◆ Records for this task
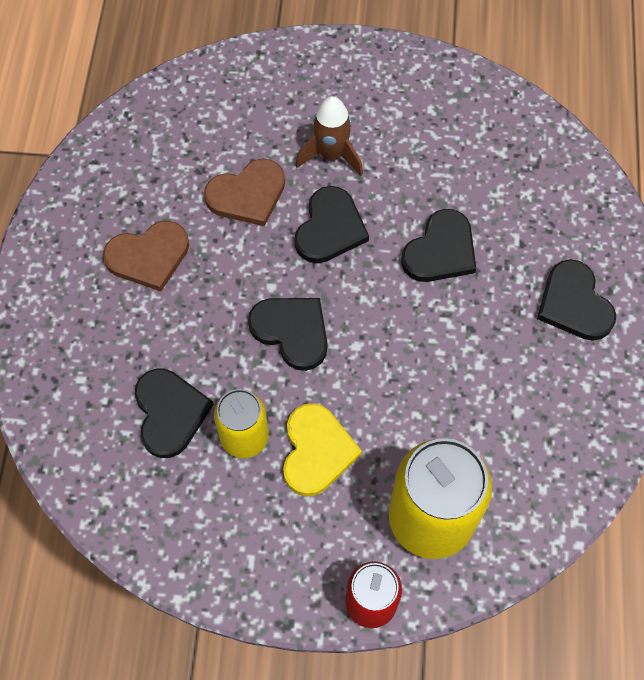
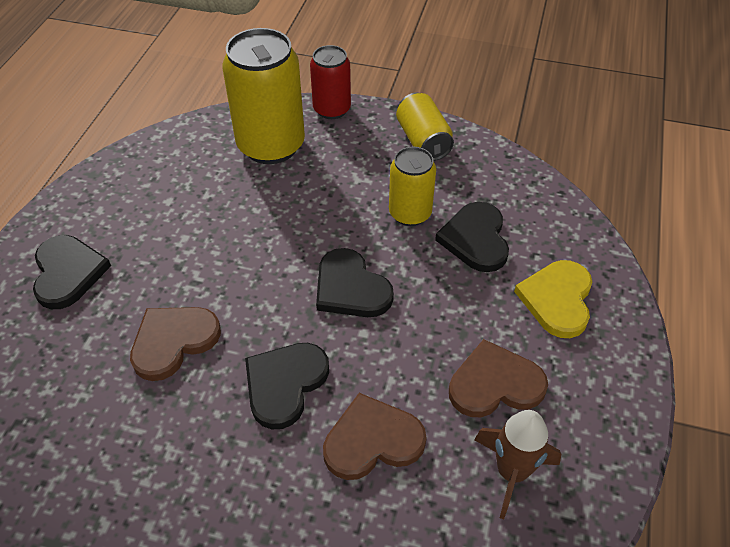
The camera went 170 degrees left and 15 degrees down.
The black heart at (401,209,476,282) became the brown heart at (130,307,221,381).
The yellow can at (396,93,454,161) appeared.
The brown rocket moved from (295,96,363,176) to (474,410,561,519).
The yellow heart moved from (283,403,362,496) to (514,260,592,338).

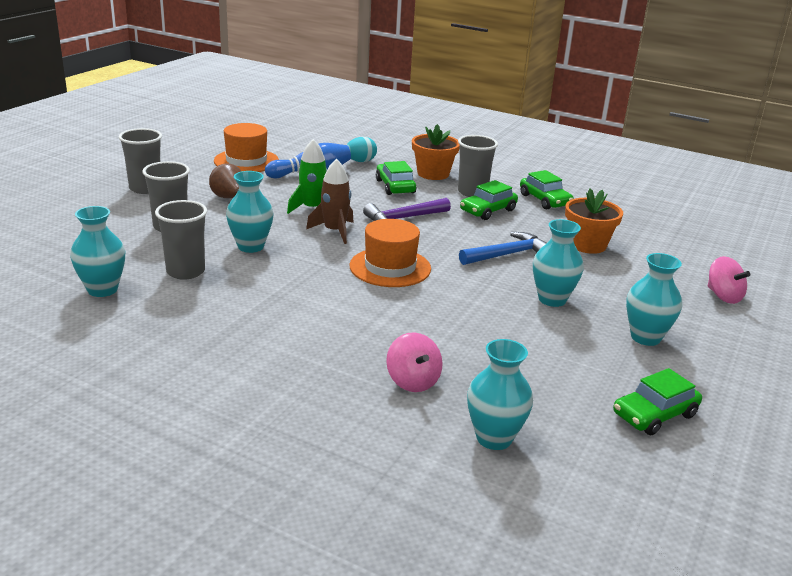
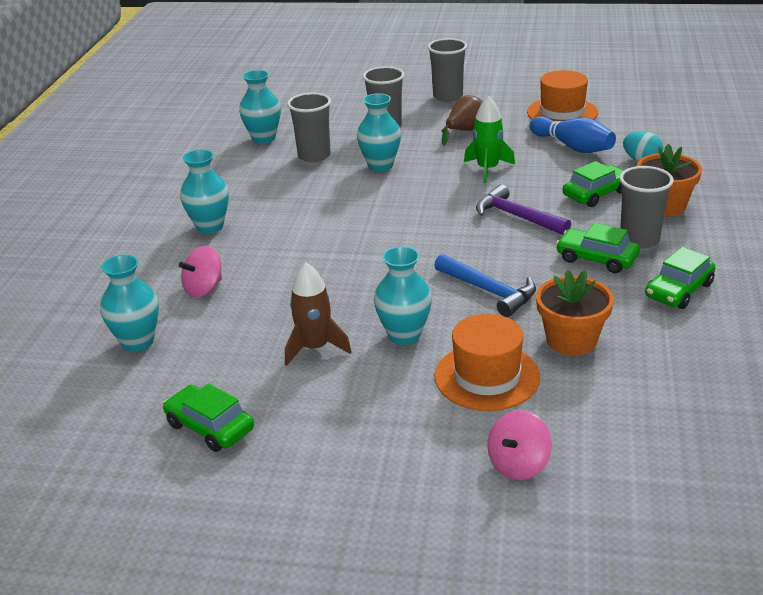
The camera went 75 degrees right and 5 degrees up.
The turquoise vase moved from (626,253,682,346) to (180,149,229,234).
The brown rocket moved from (306,159,354,244) to (285,263,352,366).
The orange hat moved from (349,219,431,287) to (435,314,540,411).

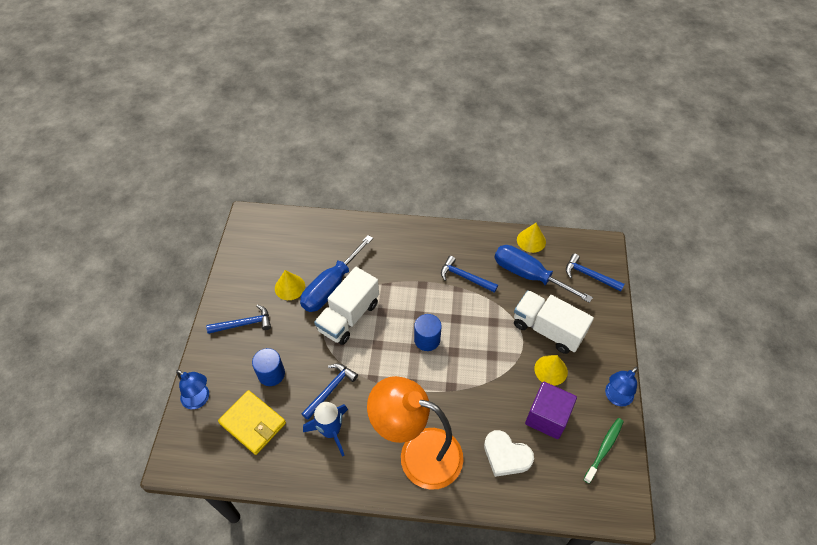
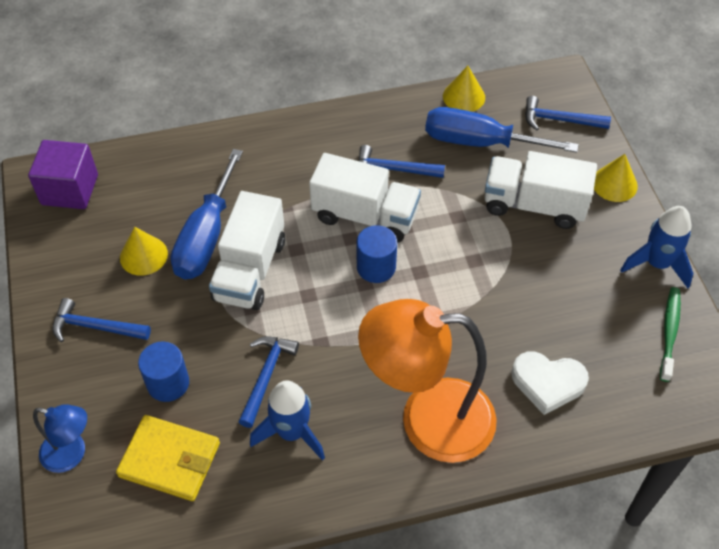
The camera went 20 degrees left and 0 degrees up.
The purple cube moved from (525,382,577,439) to (28,140,98,209).
The blue hammer at (206,305,271,334) turned 135 degrees counterclockwise.
The white truck at (309,153,421,243) appeared.
The yellow cone moved from (534,355,568,386) to (594,154,638,202).
The blue lamp at (605,367,638,407) was replaced by the blue rocket at (620,206,693,288).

◆ Aim of the exercise
Could you restate, word for word, the lines above from the one with "The camera went 20" to the one with "The yellow cone", both included?

◆ Solution
The camera went 20 degrees left and 0 degrees up.
The purple cube moved from (525,382,577,439) to (28,140,98,209).
The blue hammer at (206,305,271,334) turned 135 degrees counterclockwise.
The white truck at (309,153,421,243) appeared.
The yellow cone moved from (534,355,568,386) to (594,154,638,202).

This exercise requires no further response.